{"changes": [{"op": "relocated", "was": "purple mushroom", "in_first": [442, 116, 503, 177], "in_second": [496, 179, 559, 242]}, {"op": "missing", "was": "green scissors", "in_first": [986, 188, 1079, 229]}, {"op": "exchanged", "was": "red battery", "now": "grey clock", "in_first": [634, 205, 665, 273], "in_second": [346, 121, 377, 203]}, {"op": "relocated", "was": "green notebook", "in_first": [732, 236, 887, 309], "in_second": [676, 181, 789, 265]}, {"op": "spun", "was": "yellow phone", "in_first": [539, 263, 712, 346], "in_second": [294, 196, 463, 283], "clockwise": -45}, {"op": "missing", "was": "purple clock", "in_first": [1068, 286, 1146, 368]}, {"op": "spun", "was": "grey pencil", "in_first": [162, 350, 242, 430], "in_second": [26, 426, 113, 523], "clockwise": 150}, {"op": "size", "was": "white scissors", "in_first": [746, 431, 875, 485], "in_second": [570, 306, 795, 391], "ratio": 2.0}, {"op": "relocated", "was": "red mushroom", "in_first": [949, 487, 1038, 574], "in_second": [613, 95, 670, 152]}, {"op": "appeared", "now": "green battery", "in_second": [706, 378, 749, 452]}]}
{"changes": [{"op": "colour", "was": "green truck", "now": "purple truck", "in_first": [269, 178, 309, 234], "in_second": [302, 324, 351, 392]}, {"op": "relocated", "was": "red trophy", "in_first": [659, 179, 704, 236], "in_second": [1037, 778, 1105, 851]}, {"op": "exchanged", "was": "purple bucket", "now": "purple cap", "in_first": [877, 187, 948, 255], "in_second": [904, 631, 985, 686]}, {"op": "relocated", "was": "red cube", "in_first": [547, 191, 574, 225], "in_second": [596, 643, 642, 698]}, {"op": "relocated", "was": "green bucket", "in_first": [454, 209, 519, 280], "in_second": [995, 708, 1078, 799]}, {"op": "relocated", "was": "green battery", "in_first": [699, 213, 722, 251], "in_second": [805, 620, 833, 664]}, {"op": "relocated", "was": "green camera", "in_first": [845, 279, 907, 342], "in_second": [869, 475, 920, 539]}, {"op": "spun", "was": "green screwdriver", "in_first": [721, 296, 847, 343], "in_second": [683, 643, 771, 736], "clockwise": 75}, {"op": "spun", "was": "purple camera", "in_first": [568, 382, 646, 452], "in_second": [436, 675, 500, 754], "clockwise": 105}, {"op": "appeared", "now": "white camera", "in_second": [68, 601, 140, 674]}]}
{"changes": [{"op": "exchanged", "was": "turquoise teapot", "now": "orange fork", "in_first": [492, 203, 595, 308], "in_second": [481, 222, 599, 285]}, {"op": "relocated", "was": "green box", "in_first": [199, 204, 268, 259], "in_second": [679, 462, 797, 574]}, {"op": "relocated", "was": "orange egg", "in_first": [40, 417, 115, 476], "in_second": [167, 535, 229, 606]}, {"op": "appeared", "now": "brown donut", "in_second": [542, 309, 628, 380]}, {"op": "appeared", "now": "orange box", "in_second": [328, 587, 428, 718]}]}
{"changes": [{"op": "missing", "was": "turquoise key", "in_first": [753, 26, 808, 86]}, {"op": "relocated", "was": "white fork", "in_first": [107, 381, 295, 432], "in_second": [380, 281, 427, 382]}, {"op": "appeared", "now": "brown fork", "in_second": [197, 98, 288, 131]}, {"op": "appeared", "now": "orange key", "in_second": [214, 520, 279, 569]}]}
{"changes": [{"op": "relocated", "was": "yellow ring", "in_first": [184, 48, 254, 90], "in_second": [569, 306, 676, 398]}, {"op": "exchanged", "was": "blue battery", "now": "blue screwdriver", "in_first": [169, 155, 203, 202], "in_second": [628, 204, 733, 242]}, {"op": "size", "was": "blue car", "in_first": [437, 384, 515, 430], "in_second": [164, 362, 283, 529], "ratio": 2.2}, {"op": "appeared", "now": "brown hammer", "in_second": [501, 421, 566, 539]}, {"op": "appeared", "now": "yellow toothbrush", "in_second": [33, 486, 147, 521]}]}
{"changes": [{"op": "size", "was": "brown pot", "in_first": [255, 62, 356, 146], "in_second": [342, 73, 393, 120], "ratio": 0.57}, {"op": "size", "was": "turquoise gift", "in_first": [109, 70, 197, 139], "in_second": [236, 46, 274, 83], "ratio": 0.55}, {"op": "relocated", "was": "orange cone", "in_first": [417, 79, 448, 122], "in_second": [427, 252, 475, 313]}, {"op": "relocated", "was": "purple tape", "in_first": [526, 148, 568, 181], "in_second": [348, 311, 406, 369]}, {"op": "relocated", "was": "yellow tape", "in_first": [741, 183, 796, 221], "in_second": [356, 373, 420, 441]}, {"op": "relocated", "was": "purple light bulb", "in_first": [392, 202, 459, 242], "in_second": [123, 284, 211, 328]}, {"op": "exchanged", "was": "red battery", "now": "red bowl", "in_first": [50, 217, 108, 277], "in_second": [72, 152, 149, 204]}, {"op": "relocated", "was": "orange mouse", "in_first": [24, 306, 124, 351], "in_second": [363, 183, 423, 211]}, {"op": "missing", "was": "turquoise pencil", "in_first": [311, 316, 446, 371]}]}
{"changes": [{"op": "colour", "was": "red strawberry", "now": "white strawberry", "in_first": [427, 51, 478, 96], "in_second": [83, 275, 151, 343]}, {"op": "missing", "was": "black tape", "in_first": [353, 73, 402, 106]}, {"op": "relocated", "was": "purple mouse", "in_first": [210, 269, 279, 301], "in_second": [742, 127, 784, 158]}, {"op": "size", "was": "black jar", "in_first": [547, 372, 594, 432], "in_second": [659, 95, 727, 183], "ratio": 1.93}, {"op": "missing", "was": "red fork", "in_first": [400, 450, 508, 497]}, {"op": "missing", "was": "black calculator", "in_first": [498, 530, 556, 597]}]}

Problem requirements - The expected output is every record, repeated exactly.

Exercise solution -
{"changes": [{"op": "relocated", "was": "purple mushroom", "in_first": [442, 116, 503, 177], "in_second": [496, 179, 559, 242]}, {"op": "missing", "was": "green scissors", "in_first": [986, 188, 1079, 229]}, {"op": "exchanged", "was": "red battery", "now": "grey clock", "in_first": [634, 205, 665, 273], "in_second": [346, 121, 377, 203]}, {"op": "relocated", "was": "green notebook", "in_first": [732, 236, 887, 309], "in_second": [676, 181, 789, 265]}, {"op": "spun", "was": "yellow phone", "in_first": [539, 263, 712, 346], "in_second": [294, 196, 463, 283], "clockwise": -45}, {"op": "missing", "was": "purple clock", "in_first": [1068, 286, 1146, 368]}, {"op": "spun", "was": "grey pencil", "in_first": [162, 350, 242, 430], "in_second": [26, 426, 113, 523], "clockwise": 150}, {"op": "size", "was": "white scissors", "in_first": [746, 431, 875, 485], "in_second": [570, 306, 795, 391], "ratio": 2.0}, {"op": "relocated", "was": "red mushroom", "in_first": [949, 487, 1038, 574], "in_second": [613, 95, 670, 152]}, {"op": "appeared", "now": "green battery", "in_second": [706, 378, 749, 452]}]}
{"changes": [{"op": "colour", "was": "green truck", "now": "purple truck", "in_first": [269, 178, 309, 234], "in_second": [302, 324, 351, 392]}, {"op": "relocated", "was": "red trophy", "in_first": [659, 179, 704, 236], "in_second": [1037, 778, 1105, 851]}, {"op": "exchanged", "was": "purple bucket", "now": "purple cap", "in_first": [877, 187, 948, 255], "in_second": [904, 631, 985, 686]}, {"op": "relocated", "was": "red cube", "in_first": [547, 191, 574, 225], "in_second": [596, 643, 642, 698]}, {"op": "relocated", "was": "green bucket", "in_first": [454, 209, 519, 280], "in_second": [995, 708, 1078, 799]}, {"op": "relocated", "was": "green battery", "in_first": [699, 213, 722, 251], "in_second": [805, 620, 833, 664]}, {"op": "relocated", "was": "green camera", "in_first": [845, 279, 907, 342], "in_second": [869, 475, 920, 539]}, {"op": "spun", "was": "green screwdriver", "in_first": [721, 296, 847, 343], "in_second": [683, 643, 771, 736], "clockwise": 75}, {"op": "spun", "was": "purple camera", "in_first": [568, 382, 646, 452], "in_second": [436, 675, 500, 754], "clockwise": 105}, {"op": "appeared", "now": "white camera", "in_second": [68, 601, 140, 674]}]}
{"changes": [{"op": "exchanged", "was": "turquoise teapot", "now": "orange fork", "in_first": [492, 203, 595, 308], "in_second": [481, 222, 599, 285]}, {"op": "relocated", "was": "green box", "in_first": [199, 204, 268, 259], "in_second": [679, 462, 797, 574]}, {"op": "relocated", "was": "orange egg", "in_first": [40, 417, 115, 476], "in_second": [167, 535, 229, 606]}, {"op": "appeared", "now": "brown donut", "in_second": [542, 309, 628, 380]}, {"op": "appeared", "now": "orange box", "in_second": [328, 587, 428, 718]}]}
{"changes": [{"op": "missing", "was": "turquoise key", "in_first": [753, 26, 808, 86]}, {"op": "relocated", "was": "white fork", "in_first": [107, 381, 295, 432], "in_second": [380, 281, 427, 382]}, {"op": "appeared", "now": "brown fork", "in_second": [197, 98, 288, 131]}, {"op": "appeared", "now": "orange key", "in_second": [214, 520, 279, 569]}]}
{"changes": [{"op": "relocated", "was": "yellow ring", "in_first": [184, 48, 254, 90], "in_second": [569, 306, 676, 398]}, {"op": "exchanged", "was": "blue battery", "now": "blue screwdriver", "in_first": [169, 155, 203, 202], "in_second": [628, 204, 733, 242]}, {"op": "size", "was": "blue car", "in_first": [437, 384, 515, 430], "in_second": [164, 362, 283, 529], "ratio": 2.2}, {"op": "appeared", "now": "brown hammer", "in_second": [501, 421, 566, 539]}, {"op": "appeared", "now": "yellow toothbrush", "in_second": [33, 486, 147, 521]}]}
{"changes": [{"op": "size", "was": "brown pot", "in_first": [255, 62, 356, 146], "in_second": [342, 73, 393, 120], "ratio": 0.57}, {"op": "size", "was": "turquoise gift", "in_first": [109, 70, 197, 139], "in_second": [236, 46, 274, 83], "ratio": 0.55}, {"op": "relocated", "was": "orange cone", "in_first": [417, 79, 448, 122], "in_second": [427, 252, 475, 313]}, {"op": "relocated", "was": "purple tape", "in_first": [526, 148, 568, 181], "in_second": [348, 311, 406, 369]}, {"op": "relocated", "was": "yellow tape", "in_first": [741, 183, 796, 221], "in_second": [356, 373, 420, 441]}, {"op": "relocated", "was": "purple light bulb", "in_first": [392, 202, 459, 242], "in_second": [123, 284, 211, 328]}, {"op": "exchanged", "was": "red battery", "now": "red bowl", "in_first": [50, 217, 108, 277], "in_second": [72, 152, 149, 204]}, {"op": "relocated", "was": "orange mouse", "in_first": [24, 306, 124, 351], "in_second": [363, 183, 423, 211]}, {"op": "missing", "was": "turquoise pencil", "in_first": [311, 316, 446, 371]}]}
{"changes": [{"op": "colour", "was": "red strawberry", "now": "white strawberry", "in_first": [427, 51, 478, 96], "in_second": [83, 275, 151, 343]}, {"op": "missing", "was": "black tape", "in_first": [353, 73, 402, 106]}, {"op": "relocated", "was": "purple mouse", "in_first": [210, 269, 279, 301], "in_second": [742, 127, 784, 158]}, {"op": "size", "was": "black jar", "in_first": [547, 372, 594, 432], "in_second": [659, 95, 727, 183], "ratio": 1.93}, {"op": "missing", "was": "red fork", "in_first": [400, 450, 508, 497]}, {"op": "missing", "was": "black calculator", "in_first": [498, 530, 556, 597]}]}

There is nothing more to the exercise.